◆ DATA PROVIDED:
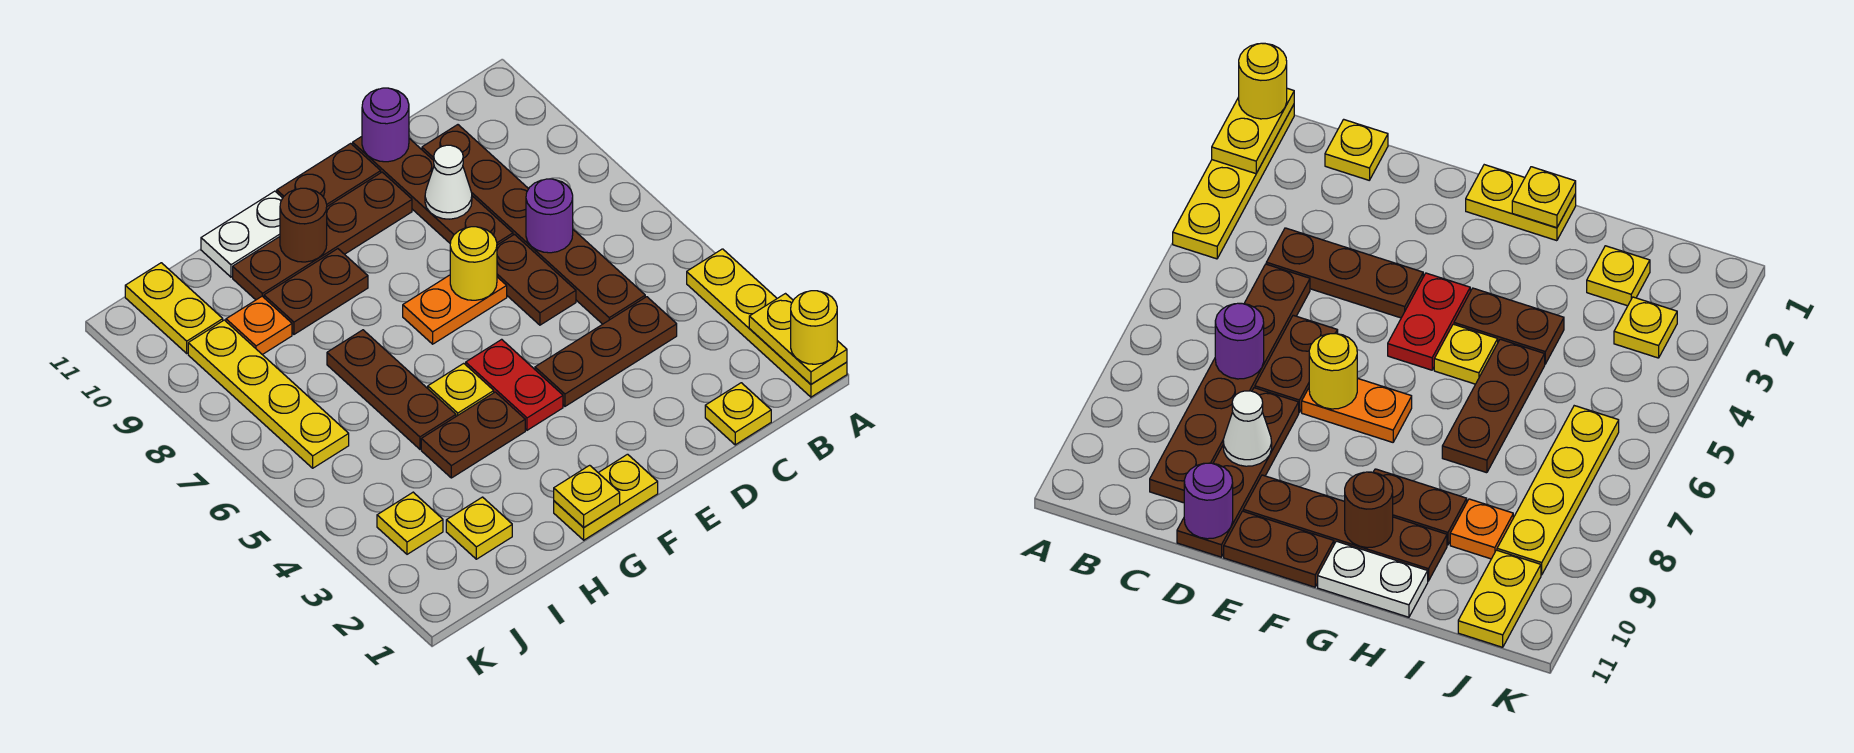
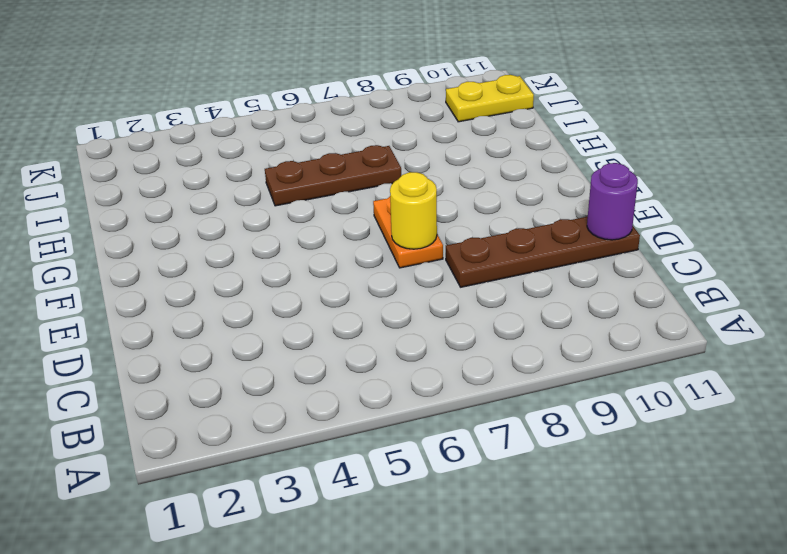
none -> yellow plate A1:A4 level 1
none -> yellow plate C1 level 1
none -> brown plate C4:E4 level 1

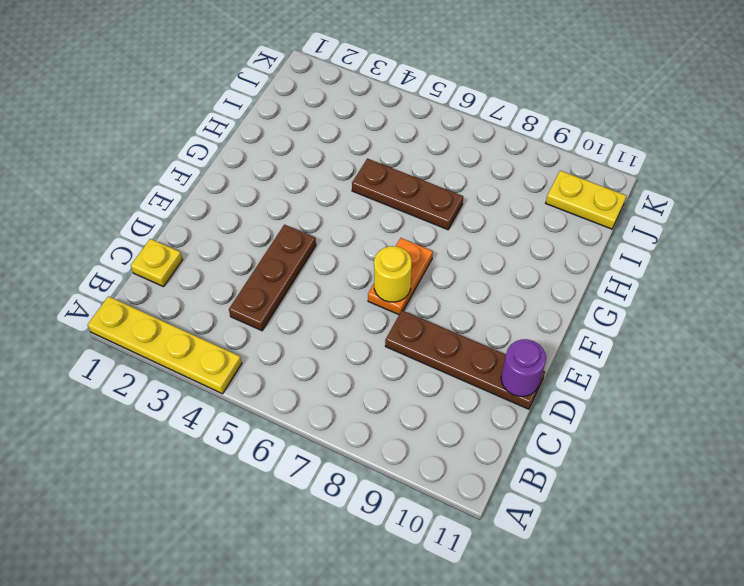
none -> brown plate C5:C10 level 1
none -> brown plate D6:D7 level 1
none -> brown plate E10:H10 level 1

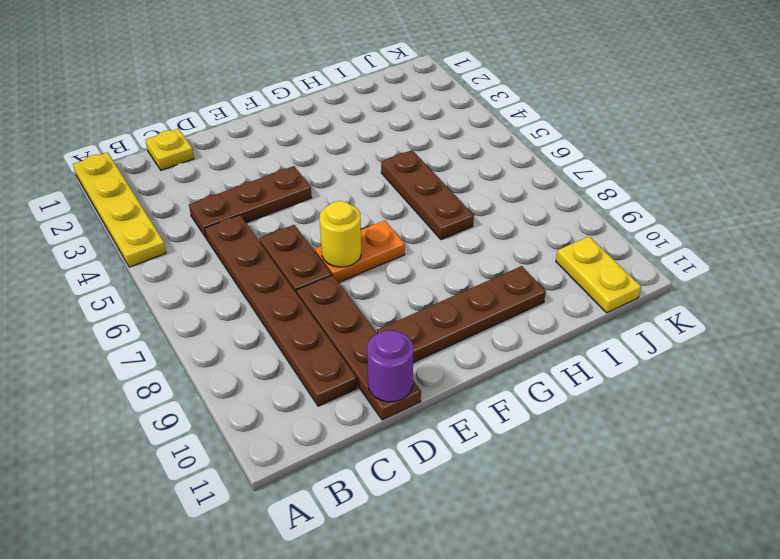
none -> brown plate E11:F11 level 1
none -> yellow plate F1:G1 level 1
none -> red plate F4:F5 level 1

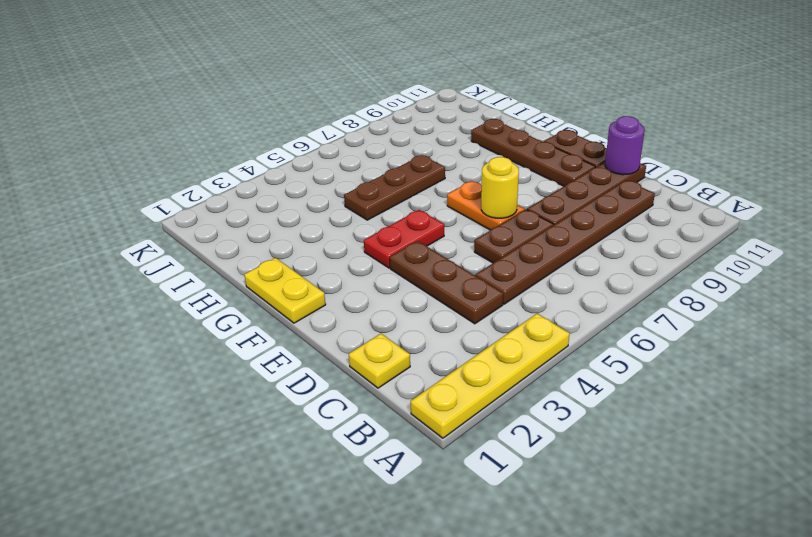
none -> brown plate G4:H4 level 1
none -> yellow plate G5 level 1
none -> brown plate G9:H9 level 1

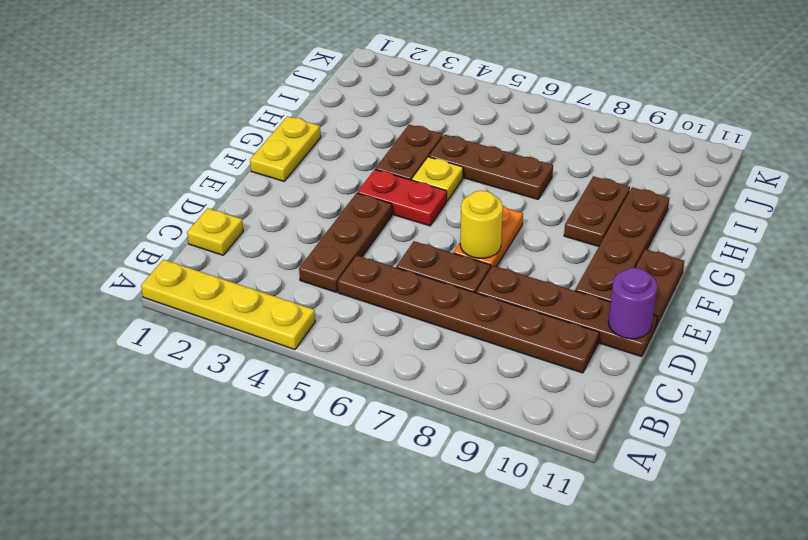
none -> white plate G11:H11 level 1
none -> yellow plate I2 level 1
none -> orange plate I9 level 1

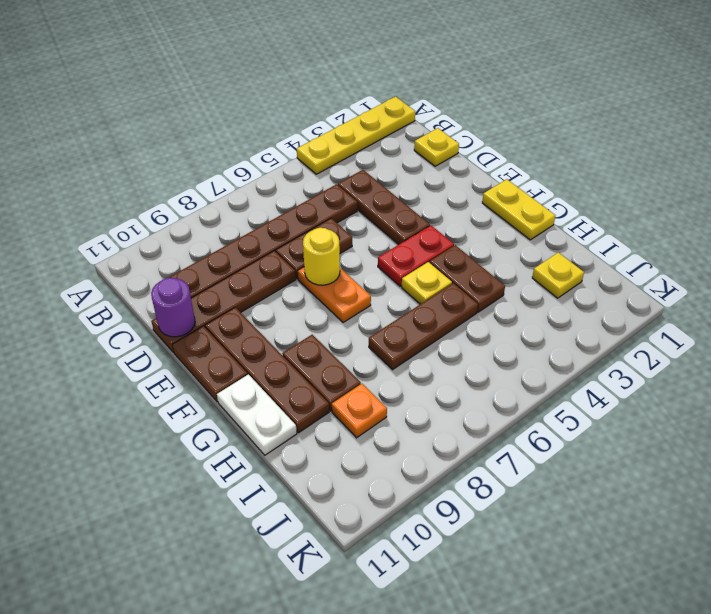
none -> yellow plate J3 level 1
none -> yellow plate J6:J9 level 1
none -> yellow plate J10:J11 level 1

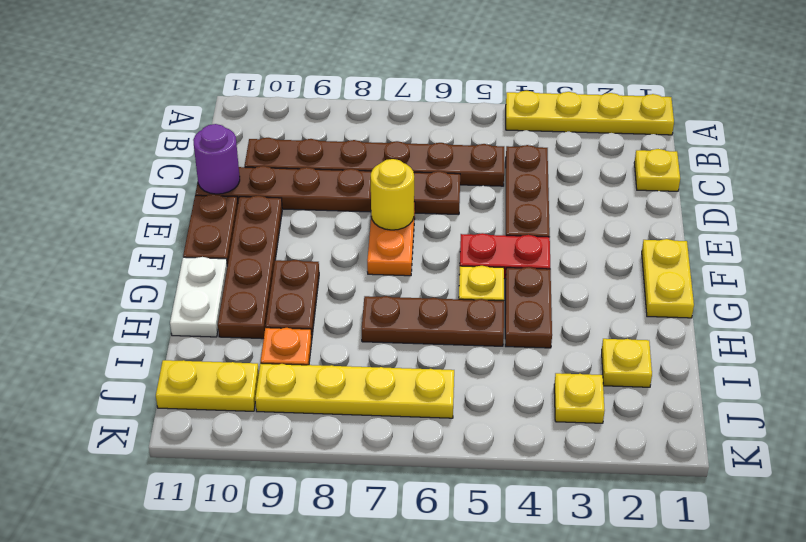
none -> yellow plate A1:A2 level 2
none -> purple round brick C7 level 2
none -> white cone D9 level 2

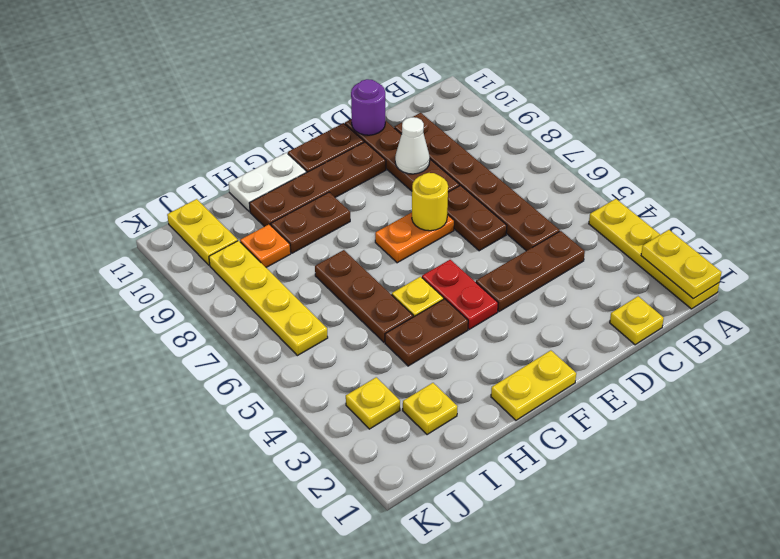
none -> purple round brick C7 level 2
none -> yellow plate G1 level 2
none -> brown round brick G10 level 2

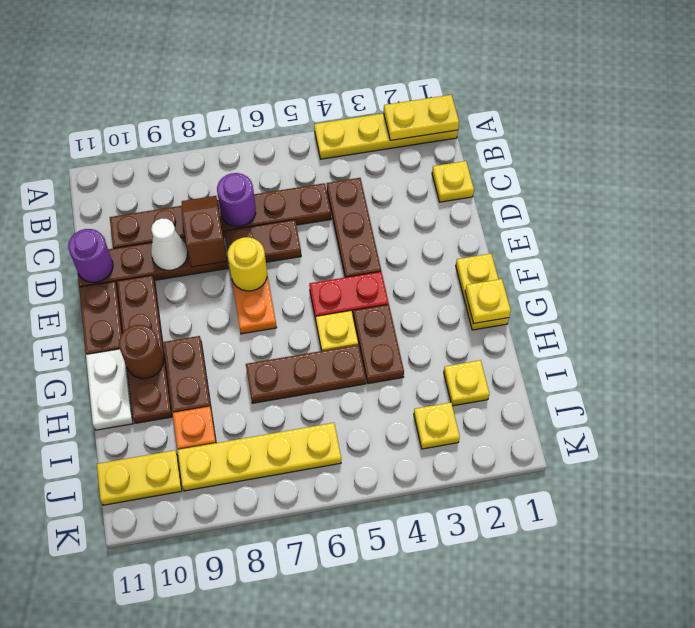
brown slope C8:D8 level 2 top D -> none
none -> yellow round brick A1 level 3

◆ TASK DETAILS: Search the material above for the word "yellow", then copy each line that holds it.

◆ RESPONSE AREA:
none -> yellow plate A1:A4 level 1
none -> yellow plate C1 level 1
none -> yellow plate F1:G1 level 1
none -> yellow plate G5 level 1
none -> yellow plate I2 level 1
none -> yellow plate J3 level 1
none -> yellow plate J6:J9 level 1
none -> yellow plate J10:J11 level 1
none -> yellow plate A1:A2 level 2
none -> yellow plate G1 level 2
none -> yellow round brick A1 level 3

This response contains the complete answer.